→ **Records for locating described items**
[start]

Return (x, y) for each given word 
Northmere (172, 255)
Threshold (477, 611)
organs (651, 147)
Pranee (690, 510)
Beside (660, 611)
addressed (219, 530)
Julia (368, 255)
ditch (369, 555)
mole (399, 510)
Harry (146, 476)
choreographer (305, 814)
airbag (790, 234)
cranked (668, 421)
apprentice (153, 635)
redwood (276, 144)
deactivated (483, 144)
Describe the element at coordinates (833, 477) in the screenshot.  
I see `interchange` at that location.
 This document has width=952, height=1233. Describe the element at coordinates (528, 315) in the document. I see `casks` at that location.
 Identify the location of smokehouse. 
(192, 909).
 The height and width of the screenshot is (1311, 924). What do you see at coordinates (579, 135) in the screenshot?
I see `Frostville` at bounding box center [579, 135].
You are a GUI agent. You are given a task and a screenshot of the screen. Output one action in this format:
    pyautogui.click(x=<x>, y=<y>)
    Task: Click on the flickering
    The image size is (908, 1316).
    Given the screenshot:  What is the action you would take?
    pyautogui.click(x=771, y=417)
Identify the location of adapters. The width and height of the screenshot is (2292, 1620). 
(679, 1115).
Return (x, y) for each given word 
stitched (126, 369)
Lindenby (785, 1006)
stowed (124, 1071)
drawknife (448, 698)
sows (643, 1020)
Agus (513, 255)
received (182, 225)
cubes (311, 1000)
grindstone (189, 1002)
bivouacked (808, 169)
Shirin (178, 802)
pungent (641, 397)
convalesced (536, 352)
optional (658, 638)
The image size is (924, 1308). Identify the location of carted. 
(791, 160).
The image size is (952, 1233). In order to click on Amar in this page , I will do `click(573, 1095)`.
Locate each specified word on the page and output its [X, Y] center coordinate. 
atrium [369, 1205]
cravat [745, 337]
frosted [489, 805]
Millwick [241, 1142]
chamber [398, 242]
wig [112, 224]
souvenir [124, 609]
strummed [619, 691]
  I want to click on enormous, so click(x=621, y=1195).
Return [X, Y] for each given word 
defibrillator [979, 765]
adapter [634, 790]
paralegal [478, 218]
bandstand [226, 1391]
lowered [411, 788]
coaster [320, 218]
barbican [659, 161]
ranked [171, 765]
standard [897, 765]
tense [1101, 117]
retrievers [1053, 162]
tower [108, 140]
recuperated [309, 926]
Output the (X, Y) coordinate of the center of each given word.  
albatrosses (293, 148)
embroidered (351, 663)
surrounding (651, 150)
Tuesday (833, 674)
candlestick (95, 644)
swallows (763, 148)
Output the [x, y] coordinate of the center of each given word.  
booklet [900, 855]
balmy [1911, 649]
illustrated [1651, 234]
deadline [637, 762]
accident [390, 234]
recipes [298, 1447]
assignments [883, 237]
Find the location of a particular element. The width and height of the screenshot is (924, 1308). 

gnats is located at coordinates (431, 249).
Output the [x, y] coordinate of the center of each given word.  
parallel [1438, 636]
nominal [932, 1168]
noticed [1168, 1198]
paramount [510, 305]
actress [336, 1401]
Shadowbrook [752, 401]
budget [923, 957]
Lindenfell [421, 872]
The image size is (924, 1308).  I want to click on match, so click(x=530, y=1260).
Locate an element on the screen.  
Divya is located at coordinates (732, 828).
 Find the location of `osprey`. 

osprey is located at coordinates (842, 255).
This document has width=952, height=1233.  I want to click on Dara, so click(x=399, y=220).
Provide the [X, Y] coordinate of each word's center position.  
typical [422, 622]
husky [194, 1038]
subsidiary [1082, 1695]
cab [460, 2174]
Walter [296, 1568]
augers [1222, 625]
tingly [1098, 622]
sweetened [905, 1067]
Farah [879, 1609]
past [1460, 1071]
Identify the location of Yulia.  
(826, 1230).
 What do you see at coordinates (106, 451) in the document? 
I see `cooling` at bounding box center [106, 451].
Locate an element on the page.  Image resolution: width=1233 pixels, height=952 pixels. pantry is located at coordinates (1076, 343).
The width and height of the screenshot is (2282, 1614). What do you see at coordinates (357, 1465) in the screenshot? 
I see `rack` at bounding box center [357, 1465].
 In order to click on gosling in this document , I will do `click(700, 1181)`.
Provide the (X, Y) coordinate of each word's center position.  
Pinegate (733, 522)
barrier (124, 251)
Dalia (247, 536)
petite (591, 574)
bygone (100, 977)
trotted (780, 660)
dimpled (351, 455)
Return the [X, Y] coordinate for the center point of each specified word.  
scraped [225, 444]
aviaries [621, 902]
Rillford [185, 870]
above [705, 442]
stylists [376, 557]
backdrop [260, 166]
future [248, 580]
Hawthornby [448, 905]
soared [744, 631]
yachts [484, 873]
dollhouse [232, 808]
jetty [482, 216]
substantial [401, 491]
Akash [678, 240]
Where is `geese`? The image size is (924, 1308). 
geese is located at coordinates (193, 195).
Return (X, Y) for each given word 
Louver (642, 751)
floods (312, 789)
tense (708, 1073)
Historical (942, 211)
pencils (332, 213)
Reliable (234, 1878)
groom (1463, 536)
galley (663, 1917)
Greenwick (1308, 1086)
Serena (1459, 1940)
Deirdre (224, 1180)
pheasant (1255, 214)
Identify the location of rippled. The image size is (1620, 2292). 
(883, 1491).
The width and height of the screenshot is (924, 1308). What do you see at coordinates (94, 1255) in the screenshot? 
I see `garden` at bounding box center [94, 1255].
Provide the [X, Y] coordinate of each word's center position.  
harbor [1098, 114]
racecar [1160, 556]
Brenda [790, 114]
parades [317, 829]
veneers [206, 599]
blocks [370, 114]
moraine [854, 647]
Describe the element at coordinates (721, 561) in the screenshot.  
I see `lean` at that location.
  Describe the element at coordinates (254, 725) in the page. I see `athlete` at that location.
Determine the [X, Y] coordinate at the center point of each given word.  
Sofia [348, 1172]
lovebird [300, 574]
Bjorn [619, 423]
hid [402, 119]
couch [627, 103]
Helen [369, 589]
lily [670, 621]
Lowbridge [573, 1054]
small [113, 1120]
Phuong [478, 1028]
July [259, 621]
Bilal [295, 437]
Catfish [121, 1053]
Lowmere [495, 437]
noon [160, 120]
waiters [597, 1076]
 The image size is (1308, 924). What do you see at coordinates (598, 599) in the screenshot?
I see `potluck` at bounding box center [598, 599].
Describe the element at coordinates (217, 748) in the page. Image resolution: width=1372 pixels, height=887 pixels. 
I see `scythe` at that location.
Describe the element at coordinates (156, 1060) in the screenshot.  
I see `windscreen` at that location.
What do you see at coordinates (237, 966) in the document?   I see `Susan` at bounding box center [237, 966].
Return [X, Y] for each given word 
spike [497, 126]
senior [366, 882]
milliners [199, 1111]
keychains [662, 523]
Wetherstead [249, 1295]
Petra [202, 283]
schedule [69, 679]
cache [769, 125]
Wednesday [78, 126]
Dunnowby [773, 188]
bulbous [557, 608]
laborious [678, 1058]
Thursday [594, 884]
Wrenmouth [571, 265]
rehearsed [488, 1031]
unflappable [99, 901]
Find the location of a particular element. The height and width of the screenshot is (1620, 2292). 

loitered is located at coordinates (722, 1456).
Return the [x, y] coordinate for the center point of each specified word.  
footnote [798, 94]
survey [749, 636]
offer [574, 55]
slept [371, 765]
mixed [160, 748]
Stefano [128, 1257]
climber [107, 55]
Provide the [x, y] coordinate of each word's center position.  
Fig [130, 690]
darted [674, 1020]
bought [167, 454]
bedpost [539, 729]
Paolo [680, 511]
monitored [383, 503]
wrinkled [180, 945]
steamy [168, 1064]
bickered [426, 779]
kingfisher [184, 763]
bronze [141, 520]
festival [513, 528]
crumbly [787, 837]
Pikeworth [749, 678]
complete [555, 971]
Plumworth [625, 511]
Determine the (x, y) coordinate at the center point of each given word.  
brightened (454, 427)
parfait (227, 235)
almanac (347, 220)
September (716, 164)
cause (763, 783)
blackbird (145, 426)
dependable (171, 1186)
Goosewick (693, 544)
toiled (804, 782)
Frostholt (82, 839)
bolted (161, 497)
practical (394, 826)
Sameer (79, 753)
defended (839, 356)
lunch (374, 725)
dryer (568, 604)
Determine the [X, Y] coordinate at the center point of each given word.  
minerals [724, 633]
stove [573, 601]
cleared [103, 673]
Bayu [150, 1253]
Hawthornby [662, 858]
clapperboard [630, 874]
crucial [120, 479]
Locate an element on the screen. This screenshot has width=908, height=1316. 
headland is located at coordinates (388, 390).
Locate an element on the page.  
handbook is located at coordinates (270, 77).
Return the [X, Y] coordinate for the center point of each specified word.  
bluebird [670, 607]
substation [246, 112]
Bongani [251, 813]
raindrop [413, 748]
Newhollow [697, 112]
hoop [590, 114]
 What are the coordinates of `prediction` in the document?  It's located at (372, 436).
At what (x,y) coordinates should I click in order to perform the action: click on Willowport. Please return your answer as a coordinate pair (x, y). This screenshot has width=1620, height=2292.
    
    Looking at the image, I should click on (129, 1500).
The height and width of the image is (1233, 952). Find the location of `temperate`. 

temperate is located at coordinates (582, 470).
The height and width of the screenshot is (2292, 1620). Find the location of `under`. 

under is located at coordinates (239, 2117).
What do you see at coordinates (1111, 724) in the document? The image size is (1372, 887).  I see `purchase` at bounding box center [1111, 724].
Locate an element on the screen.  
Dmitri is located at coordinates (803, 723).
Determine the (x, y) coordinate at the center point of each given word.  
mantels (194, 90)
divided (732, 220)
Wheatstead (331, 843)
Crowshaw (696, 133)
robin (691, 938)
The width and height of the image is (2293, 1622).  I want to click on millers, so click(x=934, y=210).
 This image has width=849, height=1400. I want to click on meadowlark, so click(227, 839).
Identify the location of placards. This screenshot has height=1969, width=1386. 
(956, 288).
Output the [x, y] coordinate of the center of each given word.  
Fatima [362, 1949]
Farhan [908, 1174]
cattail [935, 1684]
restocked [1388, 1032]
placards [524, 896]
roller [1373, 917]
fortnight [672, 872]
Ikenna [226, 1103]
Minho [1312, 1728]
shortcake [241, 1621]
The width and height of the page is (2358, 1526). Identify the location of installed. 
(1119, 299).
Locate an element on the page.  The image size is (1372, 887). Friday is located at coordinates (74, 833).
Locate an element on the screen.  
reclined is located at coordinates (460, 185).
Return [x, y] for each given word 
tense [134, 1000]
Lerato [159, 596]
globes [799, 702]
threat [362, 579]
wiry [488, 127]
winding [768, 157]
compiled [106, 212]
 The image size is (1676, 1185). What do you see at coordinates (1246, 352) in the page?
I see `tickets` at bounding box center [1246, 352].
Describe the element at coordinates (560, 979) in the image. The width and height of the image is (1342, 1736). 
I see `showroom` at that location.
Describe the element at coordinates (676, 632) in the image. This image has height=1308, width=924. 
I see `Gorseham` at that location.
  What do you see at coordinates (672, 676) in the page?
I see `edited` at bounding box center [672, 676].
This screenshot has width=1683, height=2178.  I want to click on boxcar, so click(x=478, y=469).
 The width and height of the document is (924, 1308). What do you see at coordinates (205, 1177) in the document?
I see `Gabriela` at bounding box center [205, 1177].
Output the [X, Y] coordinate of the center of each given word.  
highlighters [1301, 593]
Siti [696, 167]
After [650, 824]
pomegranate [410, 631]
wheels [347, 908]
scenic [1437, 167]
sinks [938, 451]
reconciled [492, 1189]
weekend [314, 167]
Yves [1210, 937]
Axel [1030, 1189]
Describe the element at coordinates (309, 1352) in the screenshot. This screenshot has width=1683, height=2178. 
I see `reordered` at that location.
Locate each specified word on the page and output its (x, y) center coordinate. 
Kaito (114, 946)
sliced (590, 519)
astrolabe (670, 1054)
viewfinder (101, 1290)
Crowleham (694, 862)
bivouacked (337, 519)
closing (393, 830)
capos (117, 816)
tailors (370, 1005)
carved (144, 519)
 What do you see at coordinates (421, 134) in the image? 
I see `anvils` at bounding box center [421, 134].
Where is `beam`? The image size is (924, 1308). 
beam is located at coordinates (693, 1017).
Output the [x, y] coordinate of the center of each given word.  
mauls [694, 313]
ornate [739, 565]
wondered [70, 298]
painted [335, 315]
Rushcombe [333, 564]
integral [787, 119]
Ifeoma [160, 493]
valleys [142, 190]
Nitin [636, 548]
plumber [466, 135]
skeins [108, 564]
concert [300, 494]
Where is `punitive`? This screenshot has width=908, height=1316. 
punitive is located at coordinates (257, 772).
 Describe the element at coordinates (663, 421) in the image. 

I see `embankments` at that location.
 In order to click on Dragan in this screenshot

[end]

→ **Task statement**
Rewrite the stretch from the line containing "pungent (641, 397)" through the line containing "recuperated [309, 926]", swapping "cravat" for "bow tie" and leaving everything else unchanged.

→ **Solution**
pungent (641, 397)
convalesced (536, 352)
optional (658, 638)
The image size is (924, 1308). Identify the location of carted. 
(791, 160).
The image size is (952, 1233). In order to click on Amar in this page , I will do `click(573, 1095)`.
Locate each specified word on the page and output its [X, Y] center coordinate. 
atrium [369, 1205]
bow tie [745, 337]
frosted [489, 805]
Millwick [241, 1142]
chamber [398, 242]
wig [112, 224]
souvenir [124, 609]
strummed [619, 691]
  I want to click on enormous, so click(x=621, y=1195).
Return [X, Y] for each given word 
defibrillator [979, 765]
adapter [634, 790]
paralegal [478, 218]
bandstand [226, 1391]
lowered [411, 788]
coaster [320, 218]
barbican [659, 161]
ranked [171, 765]
standard [897, 765]
tense [1101, 117]
retrievers [1053, 162]
tower [108, 140]
recuperated [309, 926]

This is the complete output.